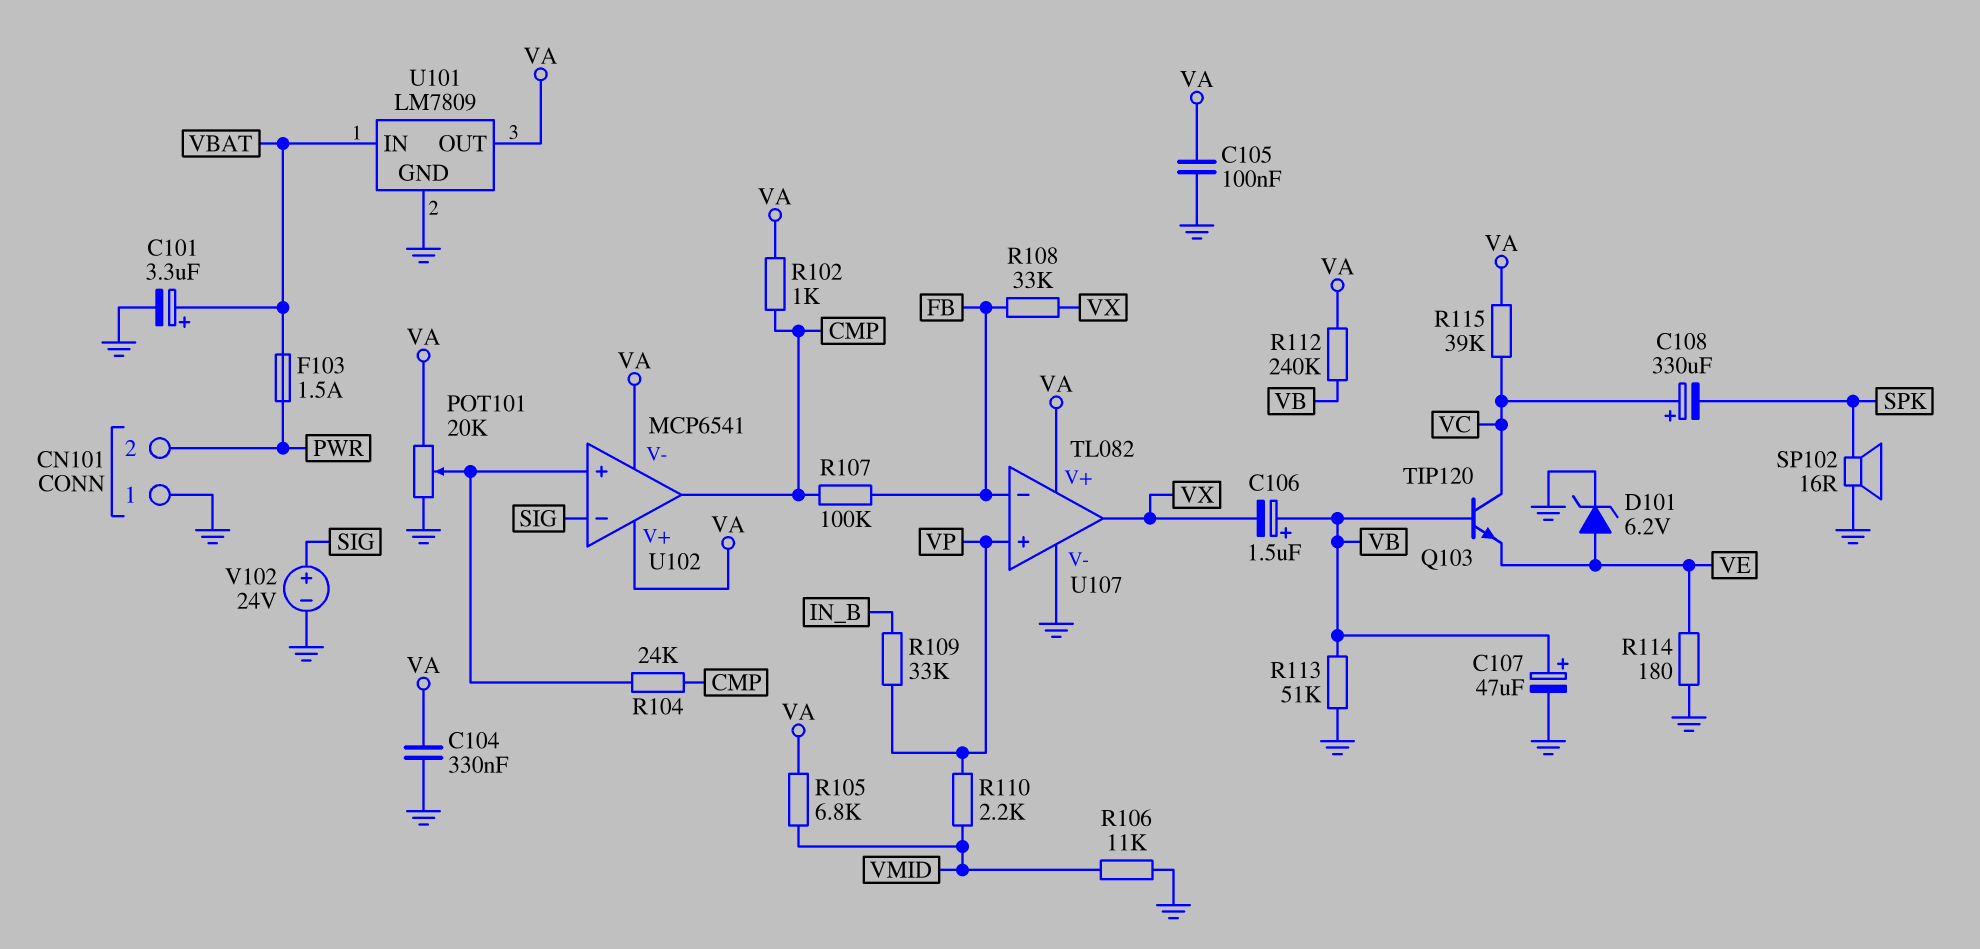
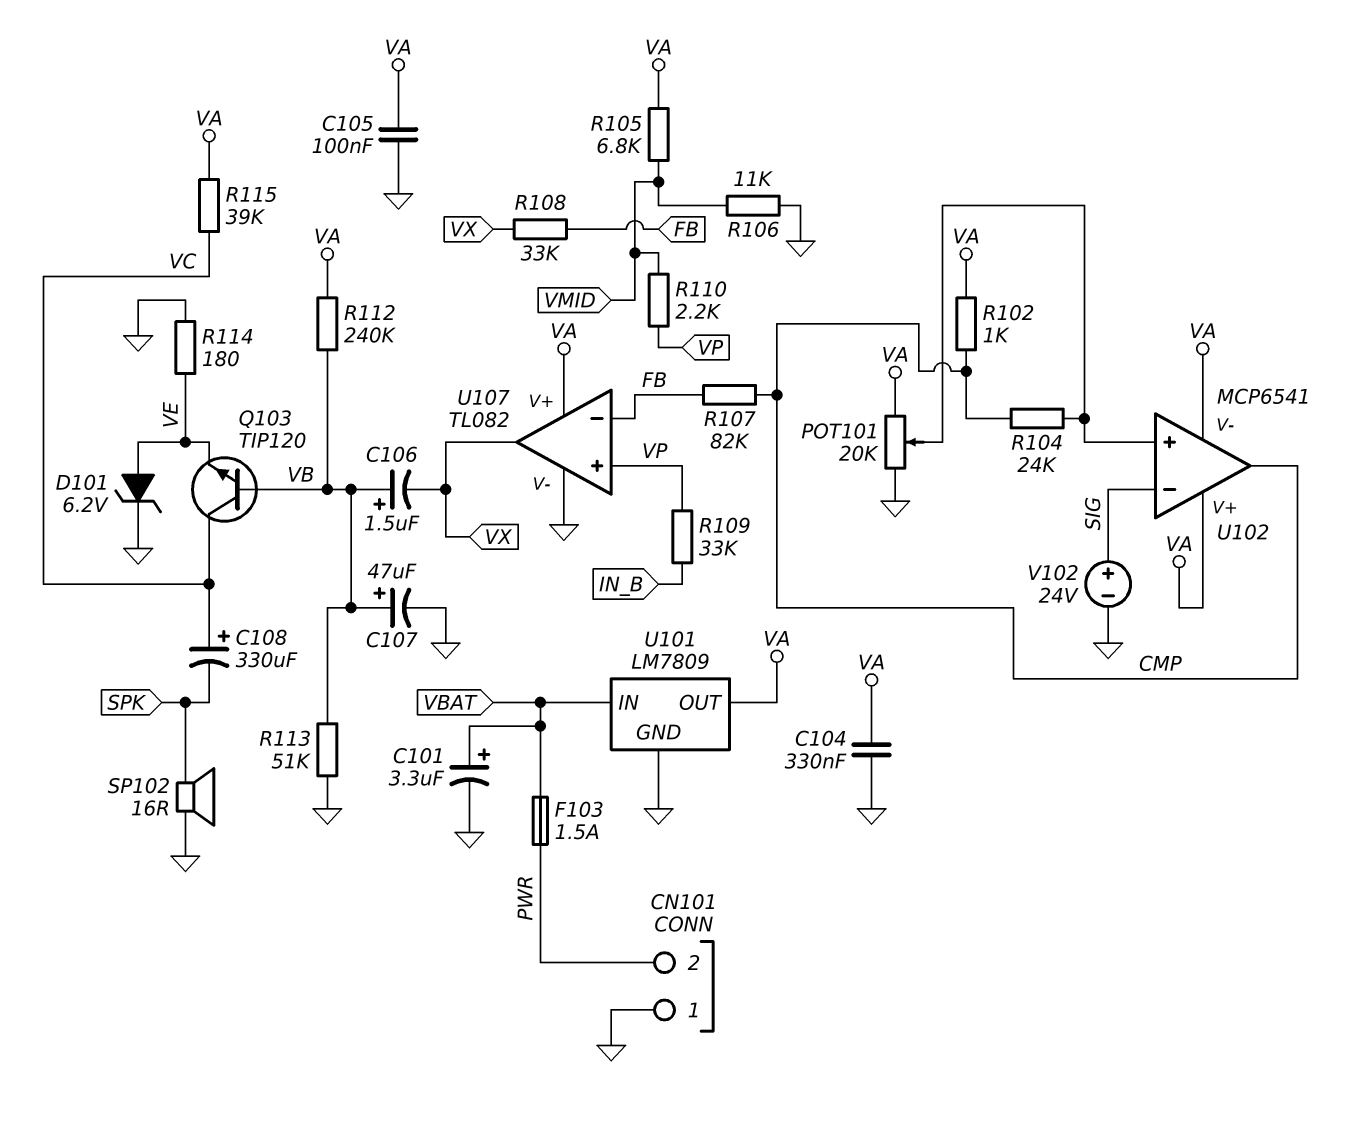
R107: 100k (CMP, FB) -> 82k (CMP, FB)

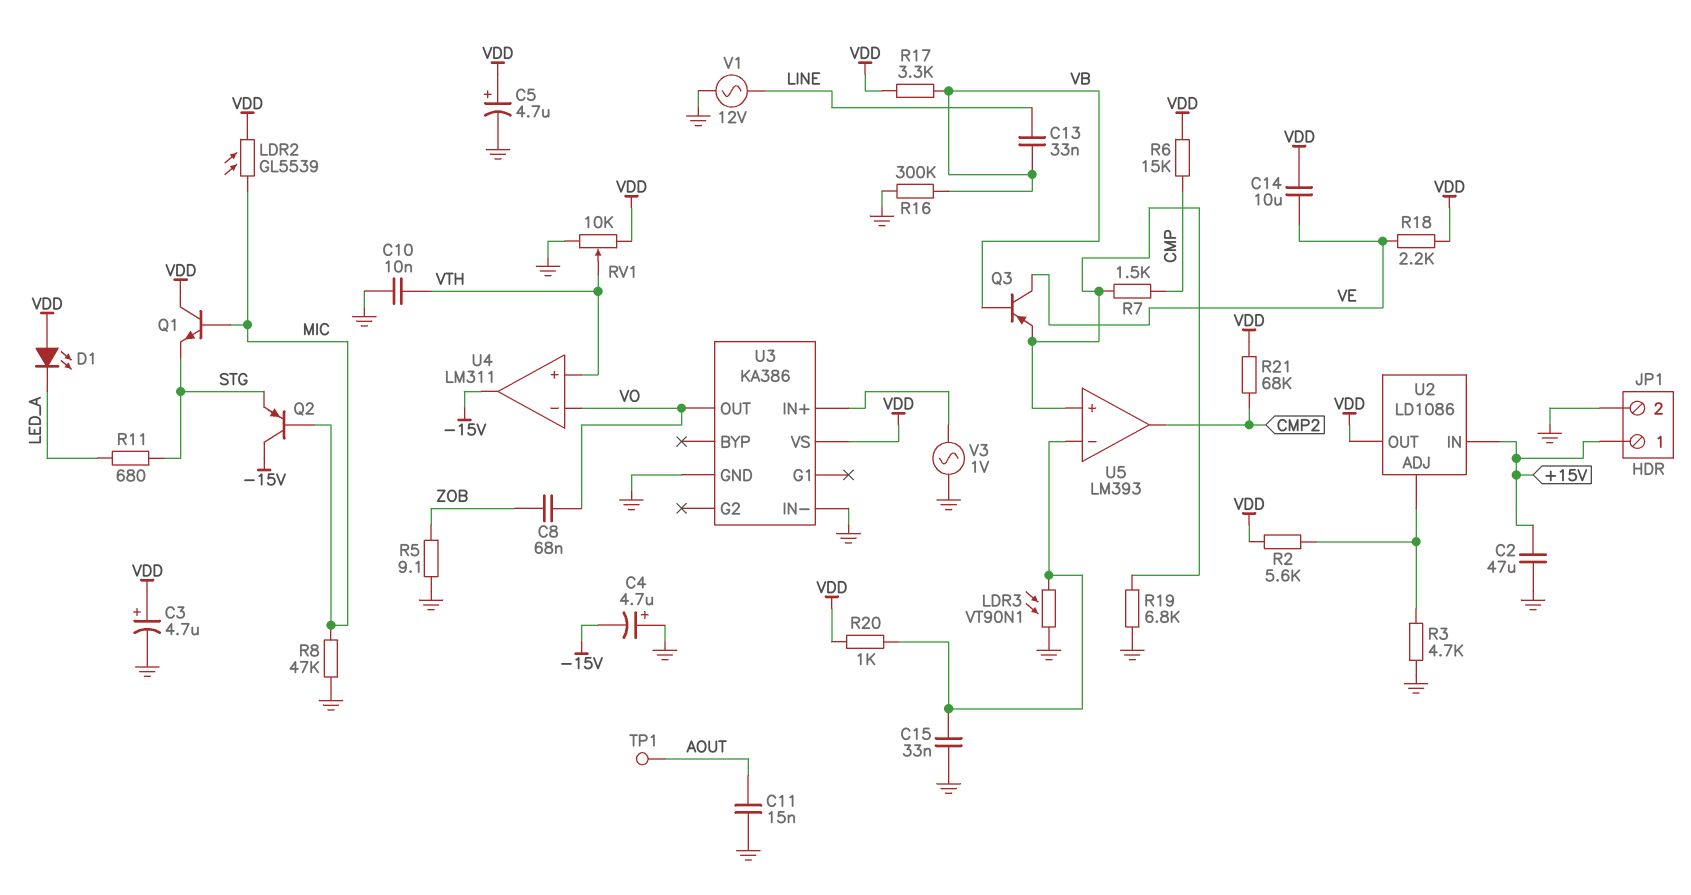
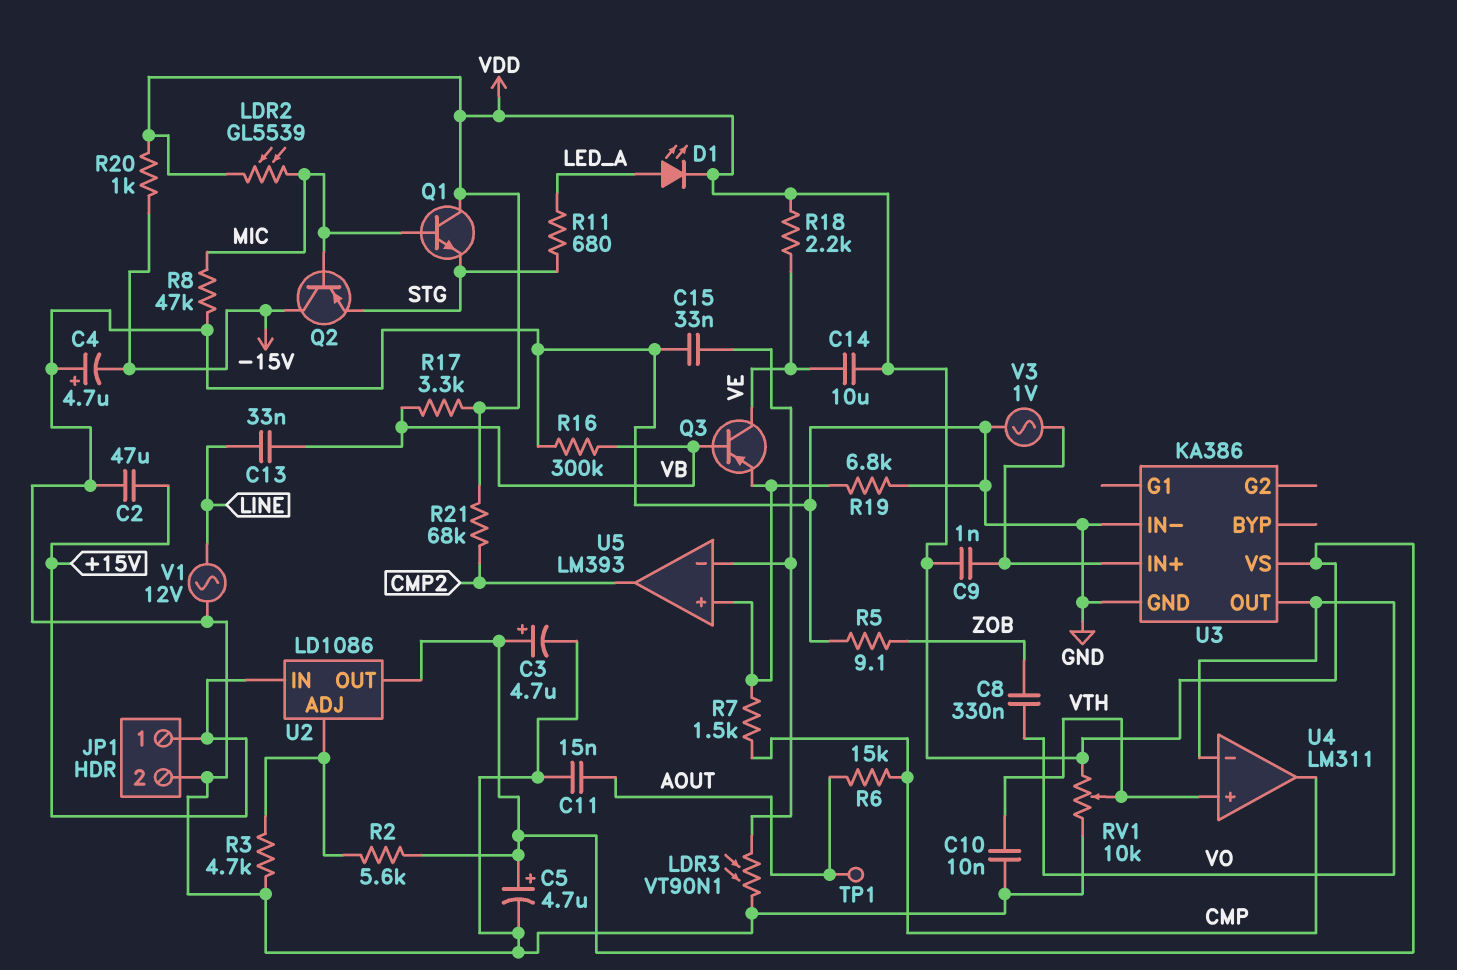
C8: 68nF (VO, ZOB) -> 330nF (VO, ZOB)
C9: none -> 1nF (U3/IN+, VDD)
D1: LED (A VDD, K LED_A) -> LED (A LED_A, K VDD)
R6: 15k (CMP, VDD) -> 15k (AOUT, CMP)
R20: 1k (U5/in-, VDD) -> 1k (-15V, VDD)
U4 pin out: -15V -> CMP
══════
**Task:** Your answer must be the line holding "R6: 15k (CMP, VDD) -> 15k (AOUT, CMP)" plus every later line to the end of the records, copied exactly.

**Solution below:**
R6: 15k (CMP, VDD) -> 15k (AOUT, CMP)
R20: 1k (U5/in-, VDD) -> 1k (-15V, VDD)
U4 pin out: -15V -> CMP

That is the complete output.